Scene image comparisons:
::::

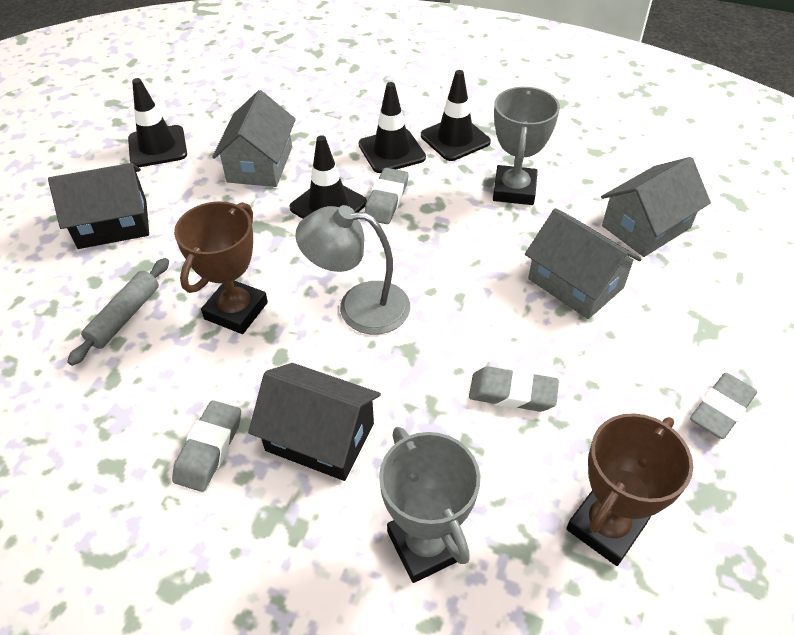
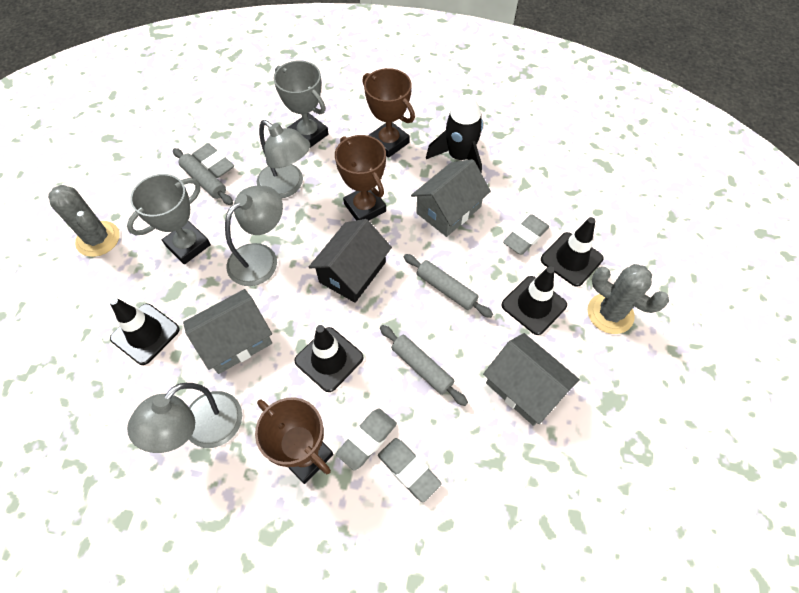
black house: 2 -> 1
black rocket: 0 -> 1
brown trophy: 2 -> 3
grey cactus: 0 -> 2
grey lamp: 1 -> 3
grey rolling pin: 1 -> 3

::::

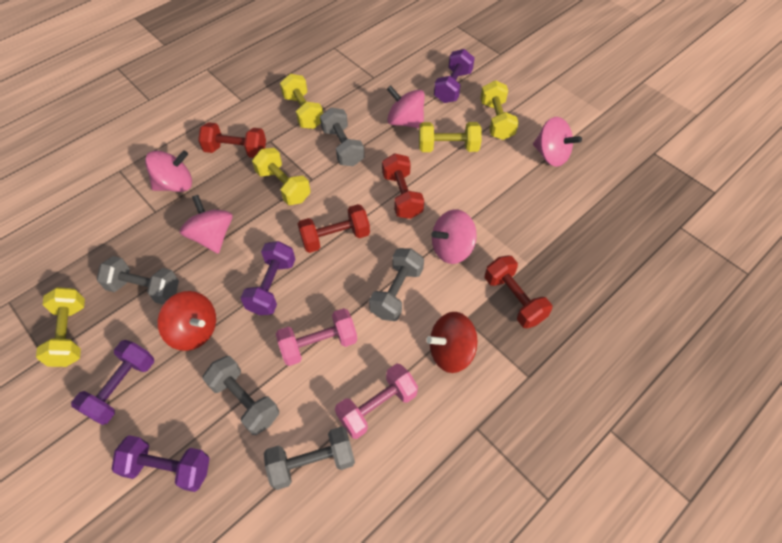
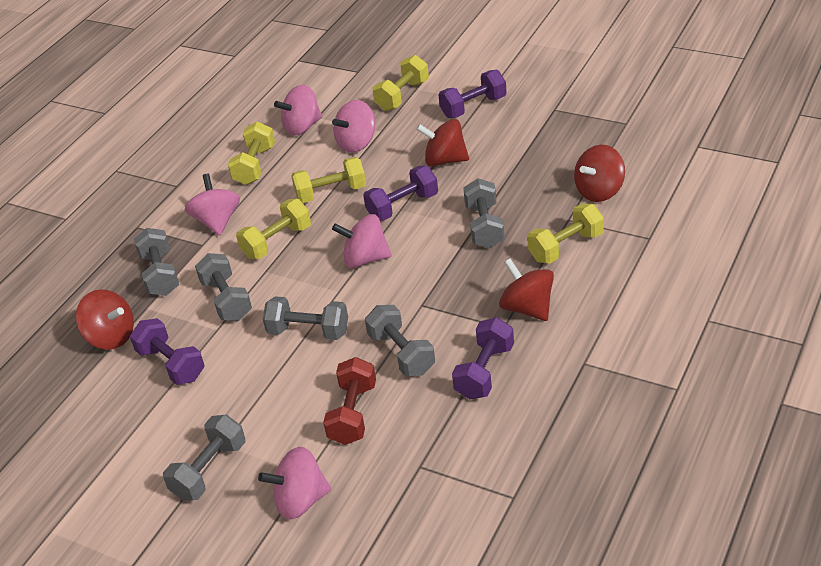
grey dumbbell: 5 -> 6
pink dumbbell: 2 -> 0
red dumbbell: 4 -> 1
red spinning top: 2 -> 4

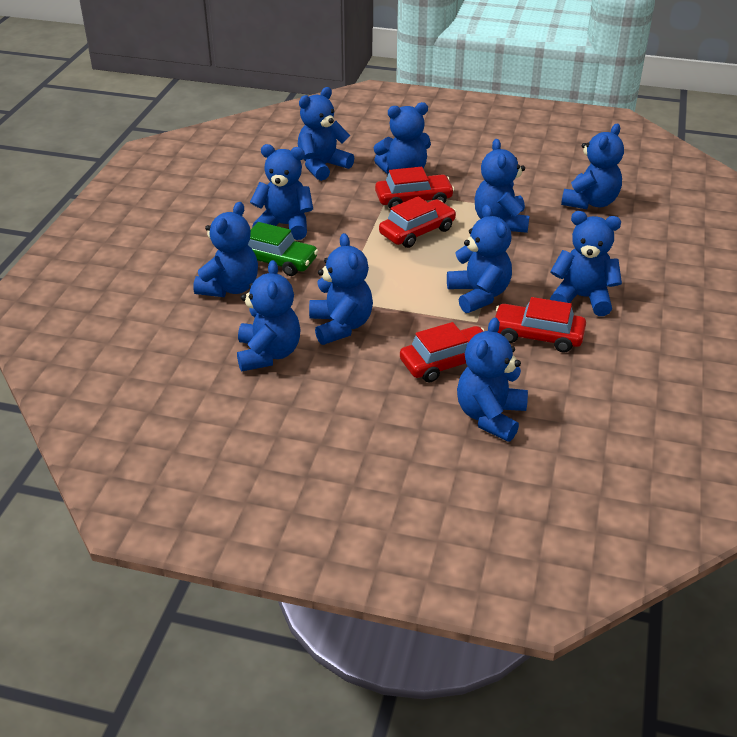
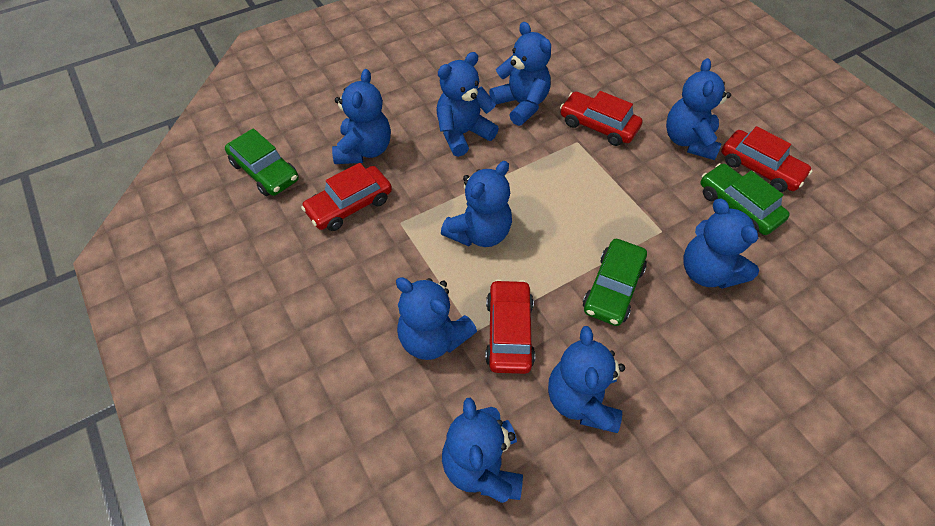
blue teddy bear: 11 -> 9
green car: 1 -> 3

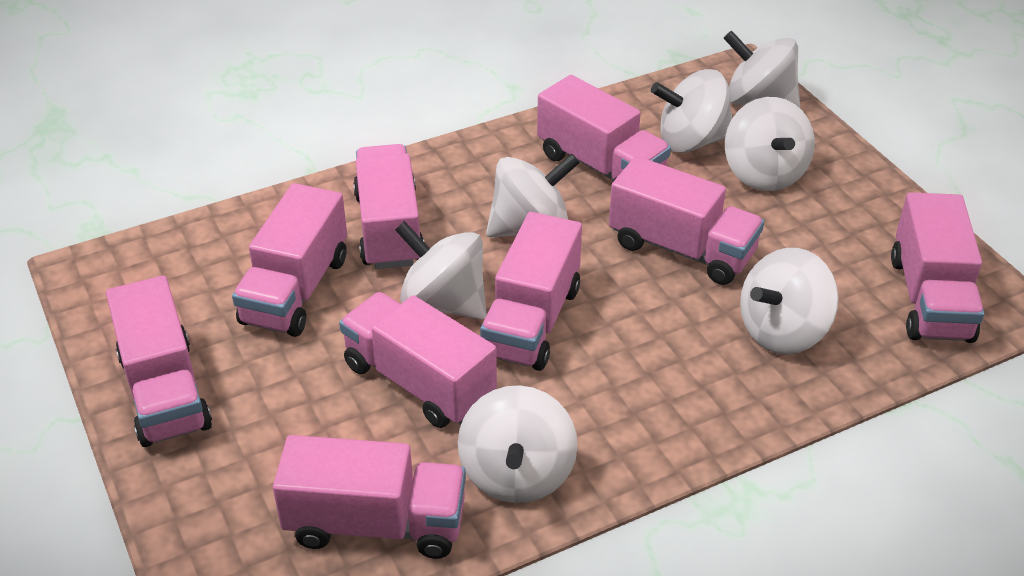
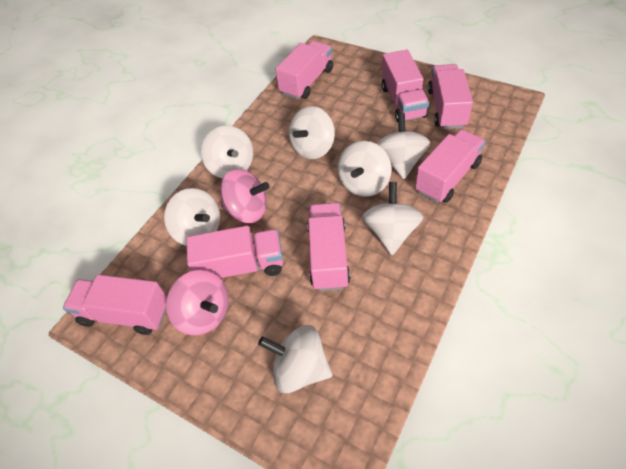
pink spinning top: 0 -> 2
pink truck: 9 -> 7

::::

YOUR OBJECTIVE: A single number, please: the count of lines above that contain the string "grey".

EXERCISE RESPONSE: 4